Records excerpted from a collection:
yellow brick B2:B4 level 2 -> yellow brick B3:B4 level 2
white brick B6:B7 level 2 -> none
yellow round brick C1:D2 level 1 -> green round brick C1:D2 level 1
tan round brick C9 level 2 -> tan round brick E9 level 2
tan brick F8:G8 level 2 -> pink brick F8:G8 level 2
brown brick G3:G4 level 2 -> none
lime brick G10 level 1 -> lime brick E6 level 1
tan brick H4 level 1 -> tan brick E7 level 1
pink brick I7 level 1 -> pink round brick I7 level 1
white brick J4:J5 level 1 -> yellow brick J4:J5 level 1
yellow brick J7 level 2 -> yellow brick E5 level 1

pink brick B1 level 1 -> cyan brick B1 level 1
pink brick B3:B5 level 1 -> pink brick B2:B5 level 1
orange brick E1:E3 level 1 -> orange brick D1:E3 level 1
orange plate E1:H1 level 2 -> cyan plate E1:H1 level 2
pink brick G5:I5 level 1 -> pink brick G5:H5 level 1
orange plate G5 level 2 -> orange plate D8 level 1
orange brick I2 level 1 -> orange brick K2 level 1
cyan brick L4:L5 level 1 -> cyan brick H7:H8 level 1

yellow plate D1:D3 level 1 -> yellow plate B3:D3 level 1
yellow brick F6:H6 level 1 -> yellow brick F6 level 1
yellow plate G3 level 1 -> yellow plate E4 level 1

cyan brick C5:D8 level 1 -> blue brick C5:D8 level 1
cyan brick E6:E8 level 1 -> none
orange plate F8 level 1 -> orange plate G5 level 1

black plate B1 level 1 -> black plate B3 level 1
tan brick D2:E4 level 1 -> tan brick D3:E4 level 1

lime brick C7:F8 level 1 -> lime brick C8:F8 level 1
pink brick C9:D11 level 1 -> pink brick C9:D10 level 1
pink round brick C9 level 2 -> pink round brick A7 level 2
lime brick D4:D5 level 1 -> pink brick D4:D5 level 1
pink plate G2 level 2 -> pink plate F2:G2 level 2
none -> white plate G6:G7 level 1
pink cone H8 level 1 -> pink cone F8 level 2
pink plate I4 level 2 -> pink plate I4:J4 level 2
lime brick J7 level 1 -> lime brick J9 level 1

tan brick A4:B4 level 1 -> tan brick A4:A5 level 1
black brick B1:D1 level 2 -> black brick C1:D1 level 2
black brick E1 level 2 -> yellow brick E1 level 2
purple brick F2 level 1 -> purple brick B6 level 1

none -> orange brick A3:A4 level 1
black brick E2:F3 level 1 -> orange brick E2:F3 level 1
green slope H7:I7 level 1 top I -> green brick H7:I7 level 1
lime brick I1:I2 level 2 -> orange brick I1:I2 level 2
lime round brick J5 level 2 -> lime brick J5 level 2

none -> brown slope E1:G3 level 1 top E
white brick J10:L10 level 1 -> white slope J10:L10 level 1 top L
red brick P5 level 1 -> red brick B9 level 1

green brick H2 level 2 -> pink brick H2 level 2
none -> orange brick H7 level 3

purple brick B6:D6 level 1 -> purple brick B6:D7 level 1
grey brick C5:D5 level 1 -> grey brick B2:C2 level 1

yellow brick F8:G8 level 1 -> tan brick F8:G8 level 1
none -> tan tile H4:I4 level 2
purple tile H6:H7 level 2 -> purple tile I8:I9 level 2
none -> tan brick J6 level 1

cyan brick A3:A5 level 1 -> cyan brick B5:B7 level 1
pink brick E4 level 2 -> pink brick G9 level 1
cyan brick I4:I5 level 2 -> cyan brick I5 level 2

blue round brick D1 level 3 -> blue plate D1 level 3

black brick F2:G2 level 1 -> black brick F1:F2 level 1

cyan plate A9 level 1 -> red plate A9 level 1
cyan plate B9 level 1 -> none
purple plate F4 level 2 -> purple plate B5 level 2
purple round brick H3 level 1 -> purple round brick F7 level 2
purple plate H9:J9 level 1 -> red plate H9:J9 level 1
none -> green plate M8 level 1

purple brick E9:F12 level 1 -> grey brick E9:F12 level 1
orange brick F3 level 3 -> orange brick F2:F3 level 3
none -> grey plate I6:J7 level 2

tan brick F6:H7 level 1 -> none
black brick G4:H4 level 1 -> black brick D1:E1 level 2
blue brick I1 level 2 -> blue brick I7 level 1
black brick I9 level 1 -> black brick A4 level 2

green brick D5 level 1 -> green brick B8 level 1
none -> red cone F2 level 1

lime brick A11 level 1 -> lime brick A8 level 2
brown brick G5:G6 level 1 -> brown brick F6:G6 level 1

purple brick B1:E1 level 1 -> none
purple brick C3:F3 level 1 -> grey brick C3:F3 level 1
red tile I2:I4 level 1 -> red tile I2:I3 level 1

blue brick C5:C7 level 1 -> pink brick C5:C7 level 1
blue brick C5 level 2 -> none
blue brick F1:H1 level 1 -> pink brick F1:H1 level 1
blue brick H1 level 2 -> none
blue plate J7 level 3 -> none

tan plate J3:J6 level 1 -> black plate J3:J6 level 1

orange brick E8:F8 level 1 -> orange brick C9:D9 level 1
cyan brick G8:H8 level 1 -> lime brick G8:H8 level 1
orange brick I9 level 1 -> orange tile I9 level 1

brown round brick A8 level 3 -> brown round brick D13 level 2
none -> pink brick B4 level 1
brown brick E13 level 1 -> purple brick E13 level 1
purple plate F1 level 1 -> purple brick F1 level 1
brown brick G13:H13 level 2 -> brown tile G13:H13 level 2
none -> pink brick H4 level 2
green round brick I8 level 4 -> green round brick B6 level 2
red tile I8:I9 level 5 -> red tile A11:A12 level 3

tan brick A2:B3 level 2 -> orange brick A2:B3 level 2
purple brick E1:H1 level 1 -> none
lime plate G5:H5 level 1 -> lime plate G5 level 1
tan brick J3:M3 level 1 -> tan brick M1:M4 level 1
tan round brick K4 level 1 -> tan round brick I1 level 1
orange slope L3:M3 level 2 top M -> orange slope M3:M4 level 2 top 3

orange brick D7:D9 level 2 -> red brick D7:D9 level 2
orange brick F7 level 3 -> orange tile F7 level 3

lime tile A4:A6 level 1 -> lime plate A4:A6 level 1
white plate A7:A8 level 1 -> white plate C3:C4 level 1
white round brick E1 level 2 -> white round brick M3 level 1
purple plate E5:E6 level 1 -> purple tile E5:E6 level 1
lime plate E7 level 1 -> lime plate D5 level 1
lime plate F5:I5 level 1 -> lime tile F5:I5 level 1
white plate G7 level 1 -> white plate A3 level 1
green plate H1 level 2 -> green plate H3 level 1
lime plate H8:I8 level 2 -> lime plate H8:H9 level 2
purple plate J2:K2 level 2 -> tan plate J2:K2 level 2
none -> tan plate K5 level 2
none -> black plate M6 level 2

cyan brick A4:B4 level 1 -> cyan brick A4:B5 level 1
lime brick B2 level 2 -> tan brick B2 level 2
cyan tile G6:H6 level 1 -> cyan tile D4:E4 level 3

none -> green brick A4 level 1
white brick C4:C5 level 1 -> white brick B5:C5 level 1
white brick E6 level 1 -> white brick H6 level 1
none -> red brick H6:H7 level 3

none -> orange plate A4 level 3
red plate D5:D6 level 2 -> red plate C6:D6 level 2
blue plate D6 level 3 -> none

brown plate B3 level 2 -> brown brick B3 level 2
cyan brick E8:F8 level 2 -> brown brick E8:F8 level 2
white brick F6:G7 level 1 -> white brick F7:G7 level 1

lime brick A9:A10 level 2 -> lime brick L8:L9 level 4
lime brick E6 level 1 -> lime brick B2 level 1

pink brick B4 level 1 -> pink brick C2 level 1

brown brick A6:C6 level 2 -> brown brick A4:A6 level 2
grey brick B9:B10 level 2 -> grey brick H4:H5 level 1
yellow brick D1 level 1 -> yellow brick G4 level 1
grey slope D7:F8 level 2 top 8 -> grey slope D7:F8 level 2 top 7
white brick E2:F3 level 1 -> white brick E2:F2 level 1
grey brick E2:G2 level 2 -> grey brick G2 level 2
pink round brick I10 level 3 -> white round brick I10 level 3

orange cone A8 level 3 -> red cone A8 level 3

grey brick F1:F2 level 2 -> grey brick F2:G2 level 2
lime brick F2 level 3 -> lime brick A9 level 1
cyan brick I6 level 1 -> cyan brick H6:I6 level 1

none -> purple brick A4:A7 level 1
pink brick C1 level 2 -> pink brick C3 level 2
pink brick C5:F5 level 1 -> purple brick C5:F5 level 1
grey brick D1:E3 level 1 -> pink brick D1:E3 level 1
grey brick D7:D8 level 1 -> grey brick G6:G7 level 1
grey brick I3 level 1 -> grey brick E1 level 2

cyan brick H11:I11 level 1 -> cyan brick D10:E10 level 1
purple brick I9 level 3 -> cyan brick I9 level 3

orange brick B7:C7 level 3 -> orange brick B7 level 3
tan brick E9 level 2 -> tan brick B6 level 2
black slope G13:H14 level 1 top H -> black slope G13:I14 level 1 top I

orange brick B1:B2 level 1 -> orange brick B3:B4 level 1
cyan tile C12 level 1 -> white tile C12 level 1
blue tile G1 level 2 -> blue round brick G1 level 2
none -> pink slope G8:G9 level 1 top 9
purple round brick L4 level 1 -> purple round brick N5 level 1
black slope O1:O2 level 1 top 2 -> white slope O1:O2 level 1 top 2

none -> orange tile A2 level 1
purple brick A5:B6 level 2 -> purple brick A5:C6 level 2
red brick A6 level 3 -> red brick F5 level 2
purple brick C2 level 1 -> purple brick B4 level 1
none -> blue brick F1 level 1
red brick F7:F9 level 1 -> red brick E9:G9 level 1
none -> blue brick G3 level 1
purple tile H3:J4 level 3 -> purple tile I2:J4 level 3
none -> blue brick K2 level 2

◆ TASK TO COMPLETE ◆
Output, from the data above, the lines from the line with "grey brick D1:E3" to the line with "cyan tile C12" exactly as they stand, both ends included and nothing else.

◆ ANSWER SPACE ◆
grey brick D1:E3 level 1 -> pink brick D1:E3 level 1
grey brick D7:D8 level 1 -> grey brick G6:G7 level 1
grey brick I3 level 1 -> grey brick E1 level 2

cyan brick H11:I11 level 1 -> cyan brick D10:E10 level 1
purple brick I9 level 3 -> cyan brick I9 level 3

orange brick B7:C7 level 3 -> orange brick B7 level 3
tan brick E9 level 2 -> tan brick B6 level 2
black slope G13:H14 level 1 top H -> black slope G13:I14 level 1 top I

orange brick B1:B2 level 1 -> orange brick B3:B4 level 1
cyan tile C12 level 1 -> white tile C12 level 1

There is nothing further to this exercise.